═════ RECORDS TO PROCESS ═════

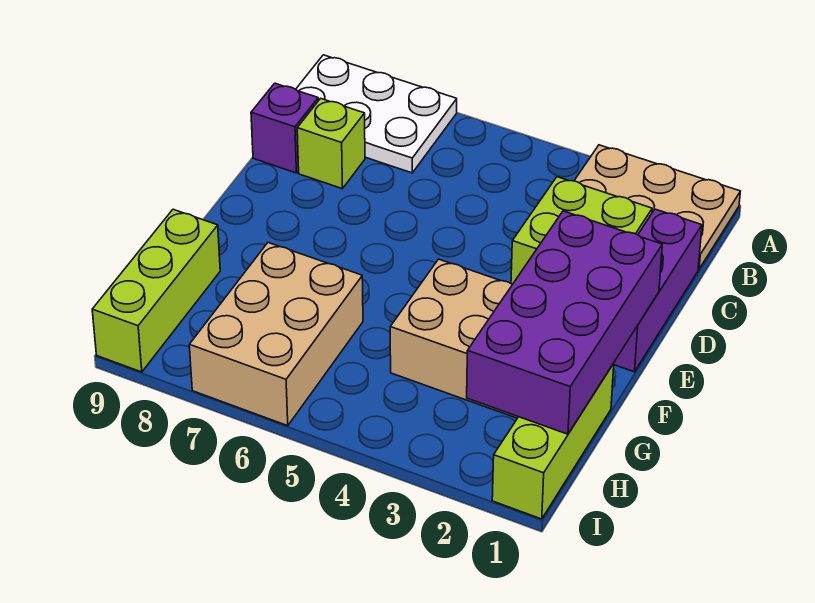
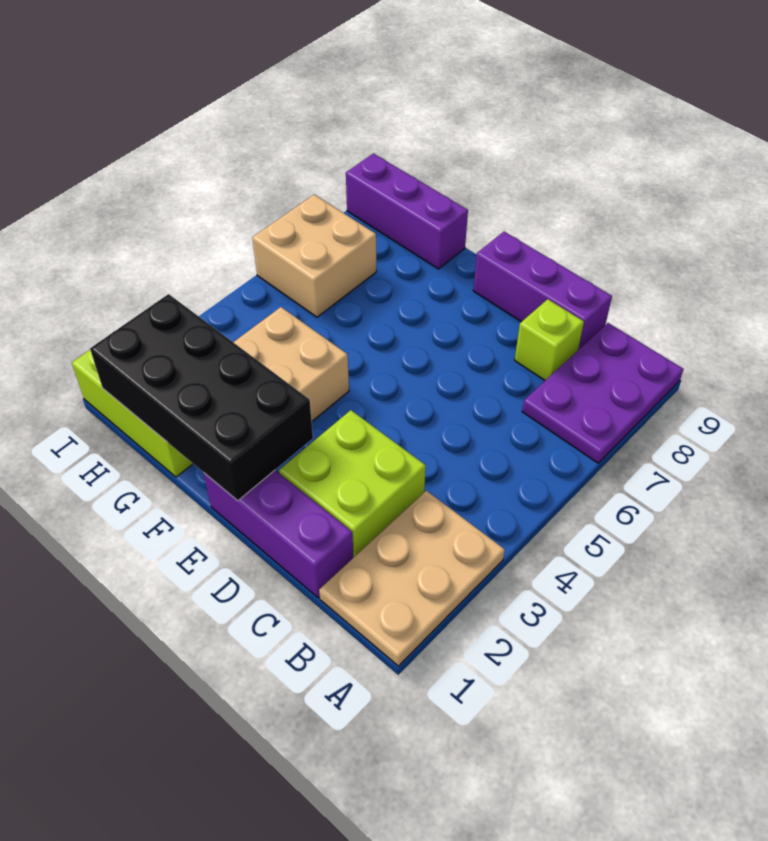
white plate A7:B9 level 1 -> purple plate A7:B9 level 1
purple brick C9 level 1 -> purple brick C9:E9 level 1
purple brick E1:H2 level 2 -> black brick E1:H2 level 2
tan brick G6:I7 level 1 -> tan brick H6:I7 level 1
lime brick G9:I9 level 1 -> purple brick G9:I9 level 1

═════

Extract the text of all the records above verbatim, excluding pictures.

*COMPLETED TASK*.
white plate A7:B9 level 1 -> purple plate A7:B9 level 1
purple brick C9 level 1 -> purple brick C9:E9 level 1
purple brick E1:H2 level 2 -> black brick E1:H2 level 2
tan brick G6:I7 level 1 -> tan brick H6:I7 level 1
lime brick G9:I9 level 1 -> purple brick G9:I9 level 1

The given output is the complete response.